RECORDS SUPPLIED
----
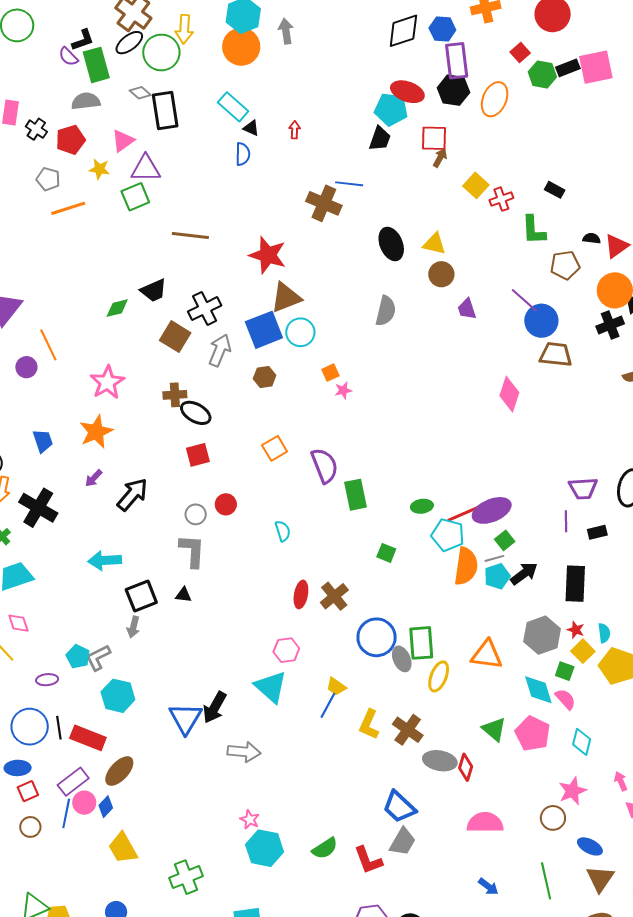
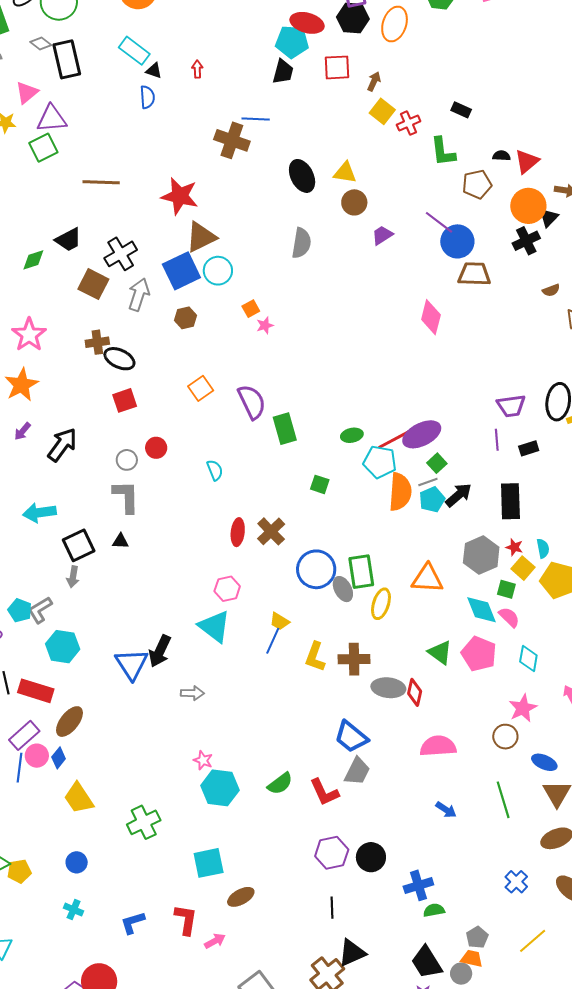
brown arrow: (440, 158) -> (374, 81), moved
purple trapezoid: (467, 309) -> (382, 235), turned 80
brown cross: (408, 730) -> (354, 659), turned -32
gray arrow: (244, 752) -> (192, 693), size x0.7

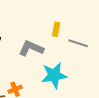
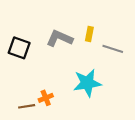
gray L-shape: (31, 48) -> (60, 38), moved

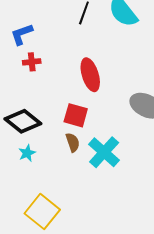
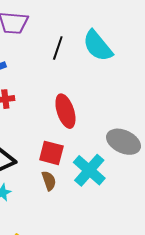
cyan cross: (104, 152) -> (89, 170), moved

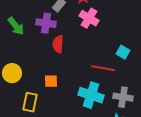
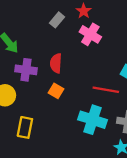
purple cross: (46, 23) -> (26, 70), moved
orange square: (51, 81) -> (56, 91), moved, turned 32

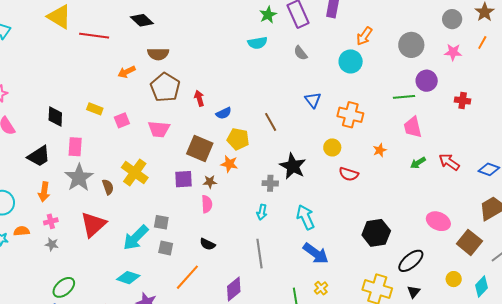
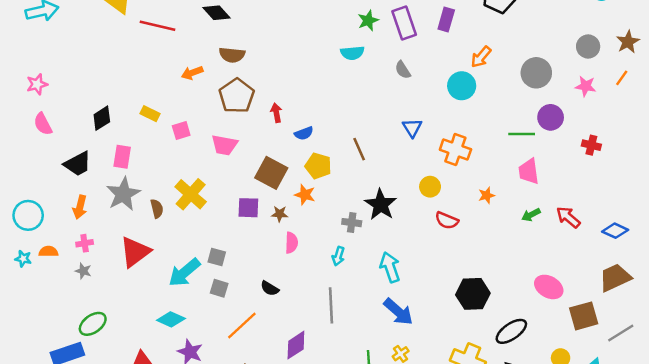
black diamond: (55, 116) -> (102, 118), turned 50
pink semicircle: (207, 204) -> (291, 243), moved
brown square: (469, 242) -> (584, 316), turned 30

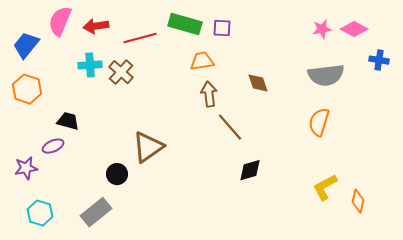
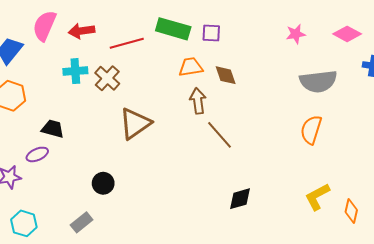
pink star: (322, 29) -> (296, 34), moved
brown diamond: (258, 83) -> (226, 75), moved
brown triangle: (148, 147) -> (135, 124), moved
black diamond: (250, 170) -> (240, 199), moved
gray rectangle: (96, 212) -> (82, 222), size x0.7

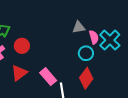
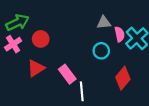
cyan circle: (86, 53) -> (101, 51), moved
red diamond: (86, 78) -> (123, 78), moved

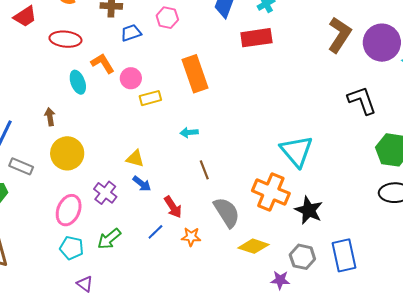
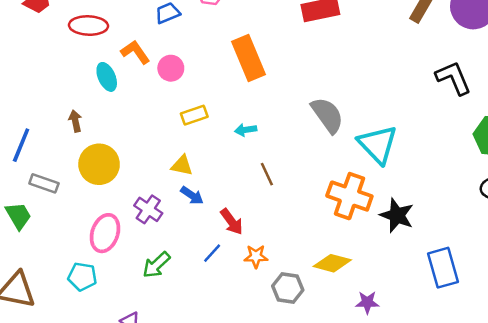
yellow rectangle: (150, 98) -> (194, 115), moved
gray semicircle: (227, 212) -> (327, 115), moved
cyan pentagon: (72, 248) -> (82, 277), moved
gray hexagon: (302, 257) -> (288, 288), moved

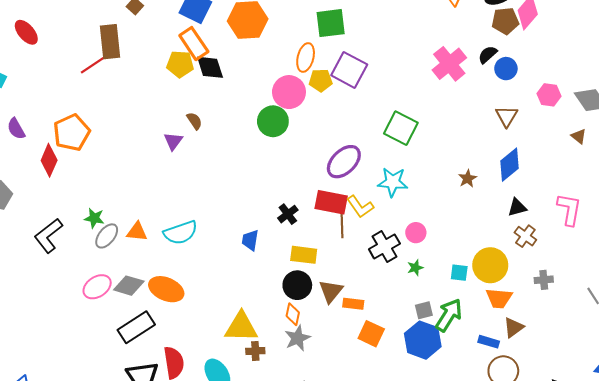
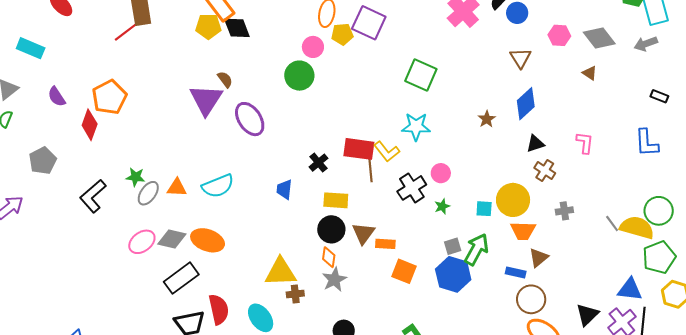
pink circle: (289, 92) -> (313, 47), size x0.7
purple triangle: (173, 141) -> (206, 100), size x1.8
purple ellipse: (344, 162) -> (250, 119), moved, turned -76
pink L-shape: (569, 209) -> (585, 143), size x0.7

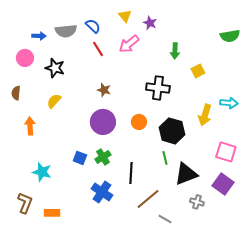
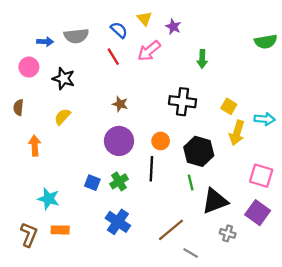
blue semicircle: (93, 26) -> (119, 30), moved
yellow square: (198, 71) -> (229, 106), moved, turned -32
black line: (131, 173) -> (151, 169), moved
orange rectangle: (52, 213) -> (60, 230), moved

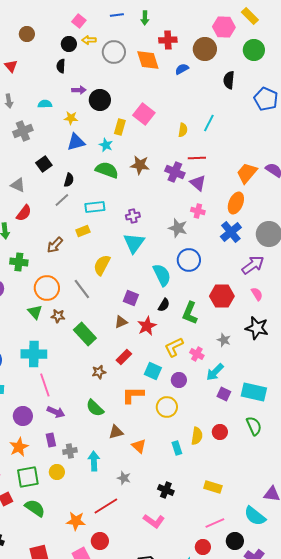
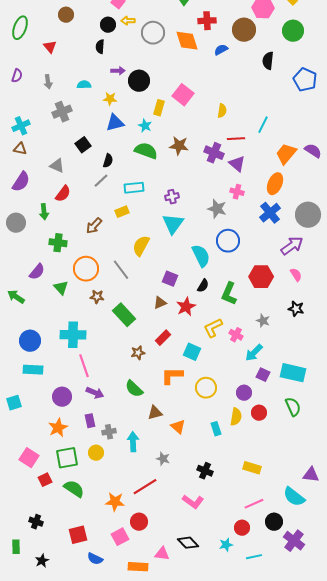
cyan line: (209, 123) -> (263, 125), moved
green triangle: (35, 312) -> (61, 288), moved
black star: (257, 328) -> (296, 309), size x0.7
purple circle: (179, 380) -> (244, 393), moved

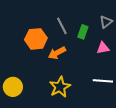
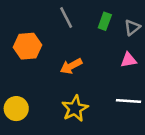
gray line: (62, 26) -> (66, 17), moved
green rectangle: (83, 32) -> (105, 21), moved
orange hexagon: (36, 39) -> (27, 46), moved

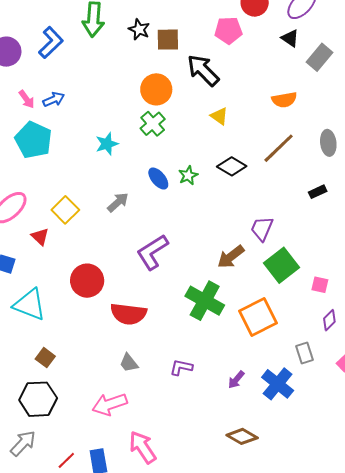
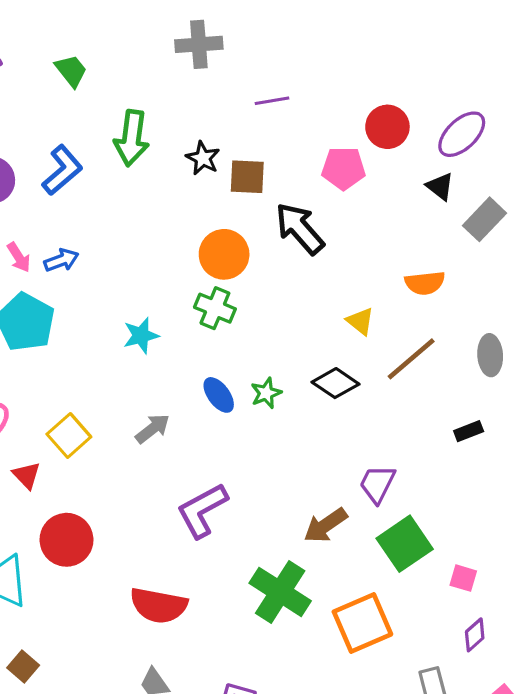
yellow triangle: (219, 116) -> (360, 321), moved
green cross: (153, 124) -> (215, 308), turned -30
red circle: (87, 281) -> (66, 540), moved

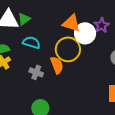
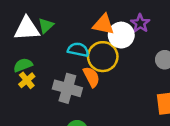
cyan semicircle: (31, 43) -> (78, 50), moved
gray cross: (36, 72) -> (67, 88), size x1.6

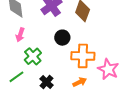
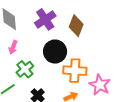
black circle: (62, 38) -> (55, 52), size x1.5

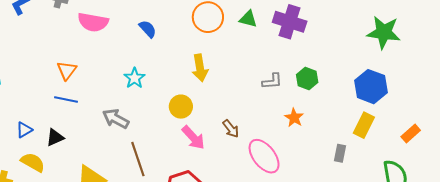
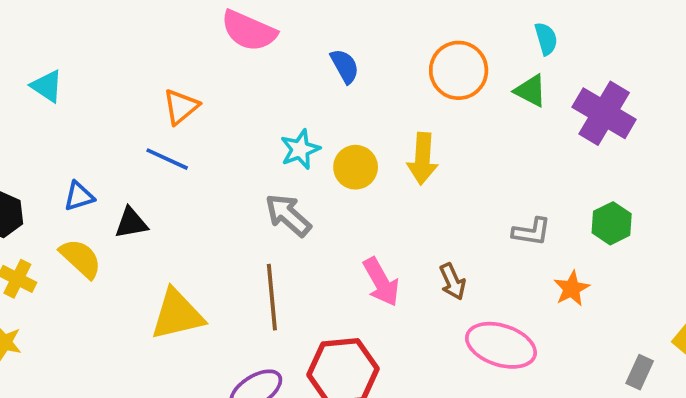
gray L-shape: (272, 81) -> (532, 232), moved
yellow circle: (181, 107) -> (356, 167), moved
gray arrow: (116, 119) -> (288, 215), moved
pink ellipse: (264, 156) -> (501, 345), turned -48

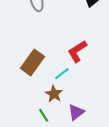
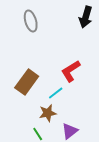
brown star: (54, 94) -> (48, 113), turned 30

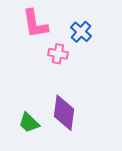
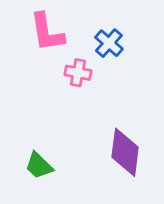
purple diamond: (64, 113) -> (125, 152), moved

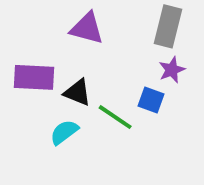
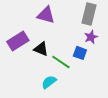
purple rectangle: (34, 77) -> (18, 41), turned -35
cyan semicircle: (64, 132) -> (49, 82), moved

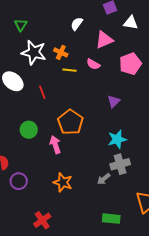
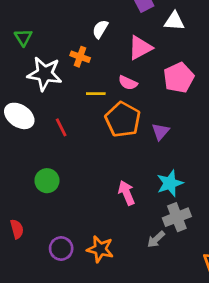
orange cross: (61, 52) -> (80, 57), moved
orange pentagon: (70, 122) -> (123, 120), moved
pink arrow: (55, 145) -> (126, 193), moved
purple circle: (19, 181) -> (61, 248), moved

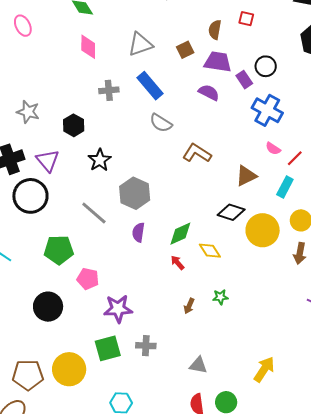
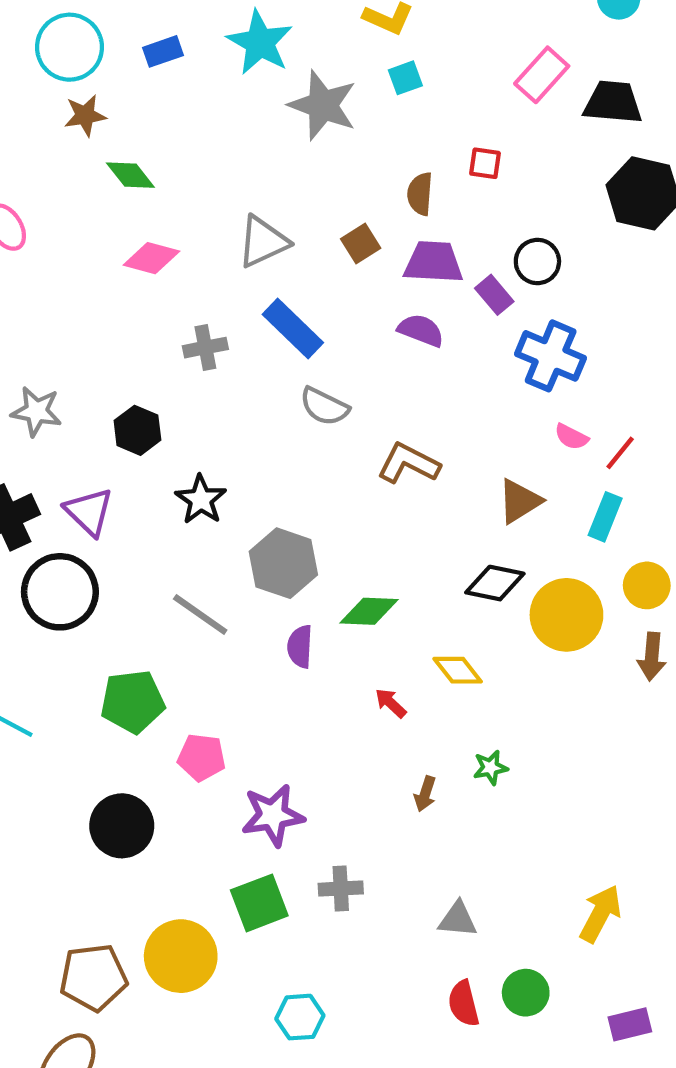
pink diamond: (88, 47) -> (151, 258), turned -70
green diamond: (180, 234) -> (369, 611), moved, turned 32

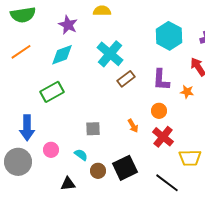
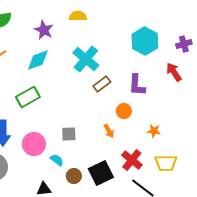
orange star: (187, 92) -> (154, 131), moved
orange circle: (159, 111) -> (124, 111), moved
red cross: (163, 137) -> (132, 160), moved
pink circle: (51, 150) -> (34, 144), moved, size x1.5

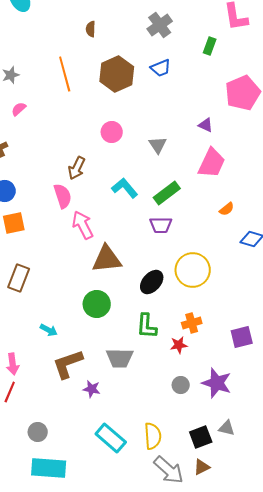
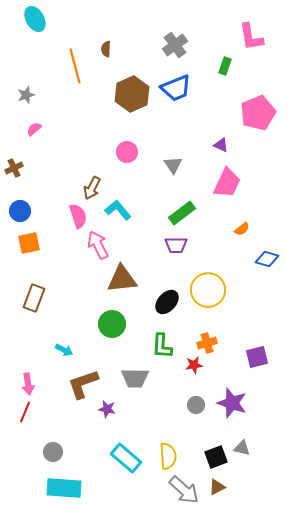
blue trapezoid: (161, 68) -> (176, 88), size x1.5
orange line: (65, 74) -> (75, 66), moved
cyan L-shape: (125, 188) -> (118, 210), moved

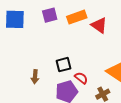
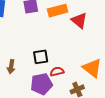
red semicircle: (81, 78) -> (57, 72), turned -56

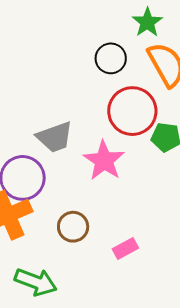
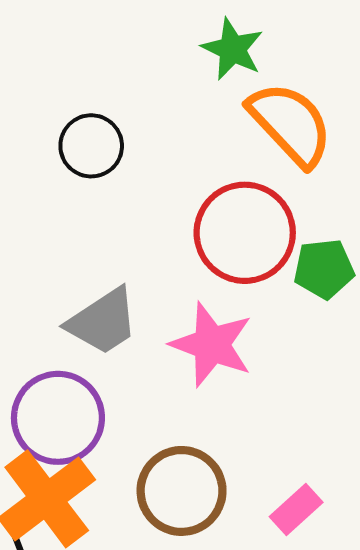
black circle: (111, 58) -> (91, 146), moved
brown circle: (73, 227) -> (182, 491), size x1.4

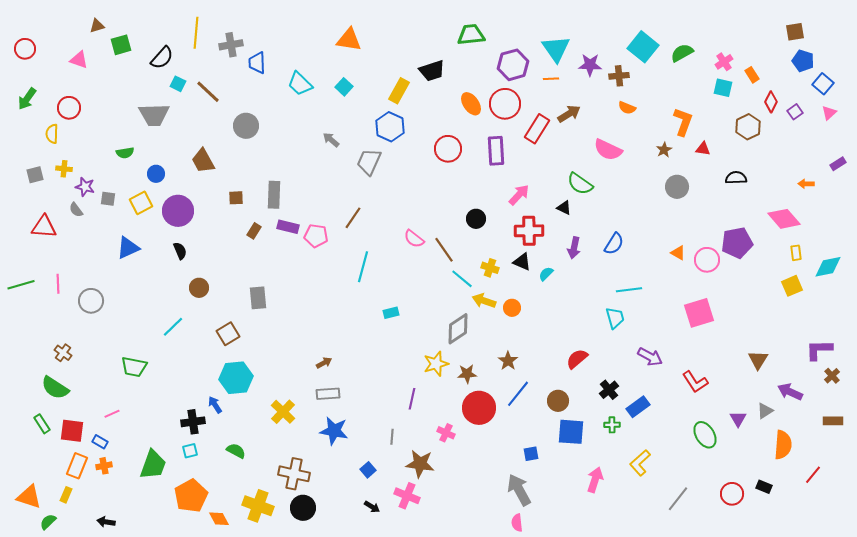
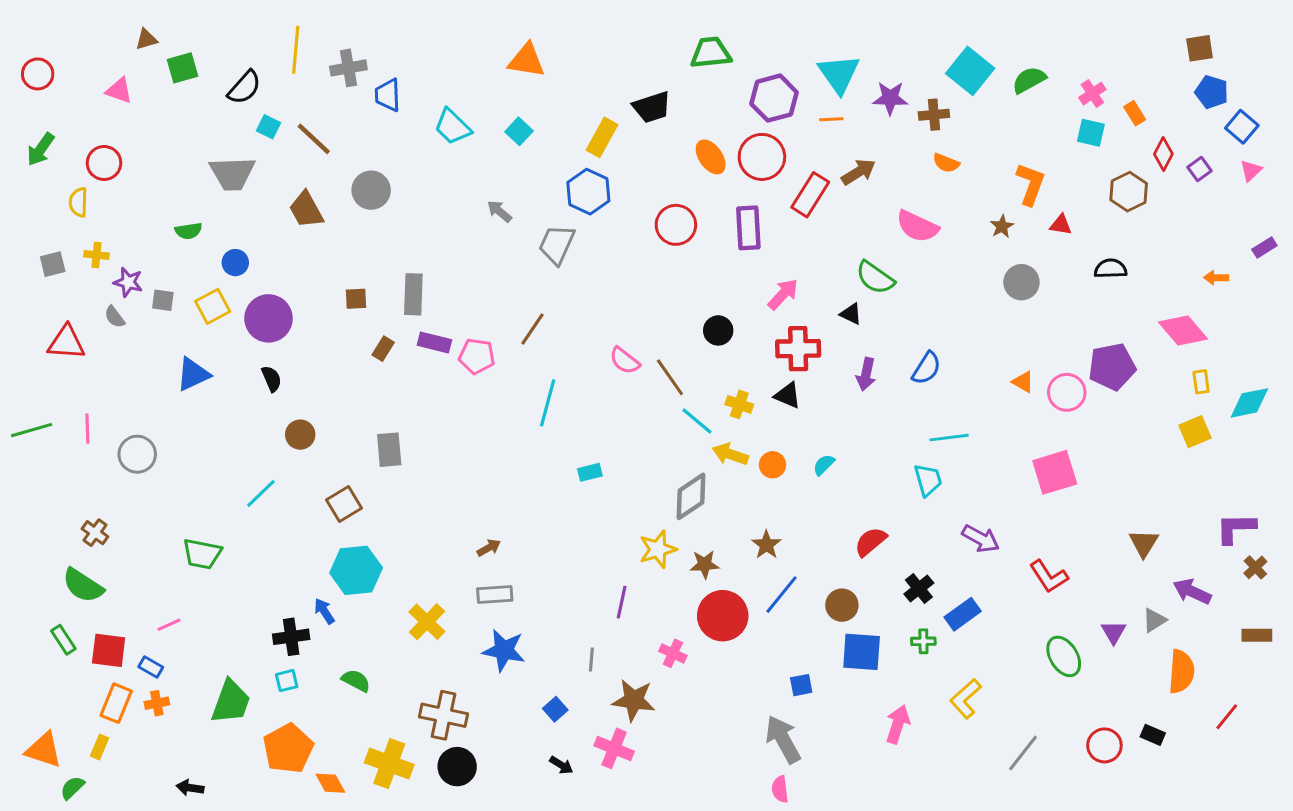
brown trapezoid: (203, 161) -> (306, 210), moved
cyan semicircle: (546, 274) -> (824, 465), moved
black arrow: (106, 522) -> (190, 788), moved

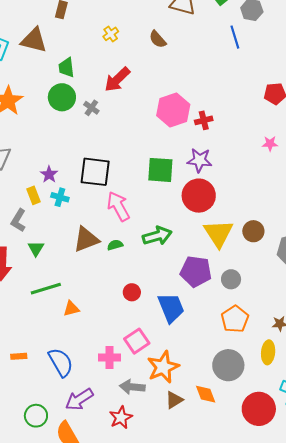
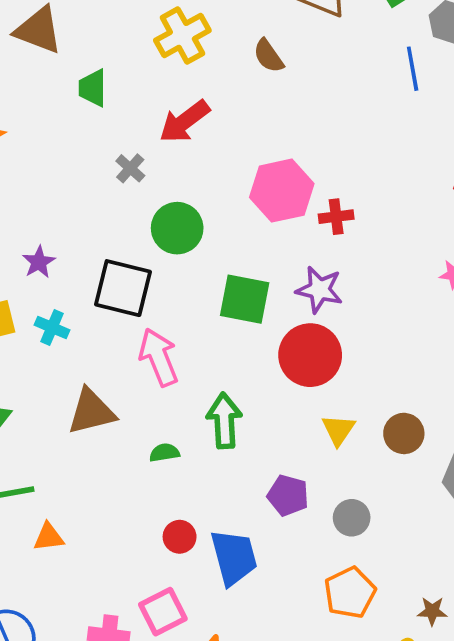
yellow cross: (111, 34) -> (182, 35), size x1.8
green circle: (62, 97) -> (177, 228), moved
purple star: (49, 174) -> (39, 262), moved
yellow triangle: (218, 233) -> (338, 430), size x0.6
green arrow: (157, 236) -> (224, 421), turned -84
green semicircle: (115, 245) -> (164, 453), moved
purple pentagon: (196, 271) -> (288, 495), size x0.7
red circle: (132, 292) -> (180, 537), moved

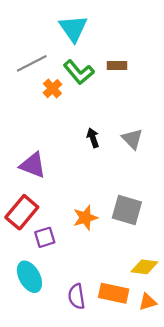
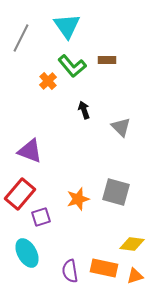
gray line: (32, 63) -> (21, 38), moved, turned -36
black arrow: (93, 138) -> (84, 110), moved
----
The expected answer is a copy of each line in the records that holds the word "diamond".

OUTPUT OF THE TASK
black diamond: (55, 116) -> (102, 118), turned 50
brown diamond: (258, 83) -> (226, 75), moved
black diamond: (250, 170) -> (240, 199), moved
red diamond: (86, 78) -> (123, 78), moved
purple diamond: (64, 113) -> (125, 152), moved
pink diamond: (88, 47) -> (151, 258), turned -70
green diamond: (180, 234) -> (369, 611), moved, turned 32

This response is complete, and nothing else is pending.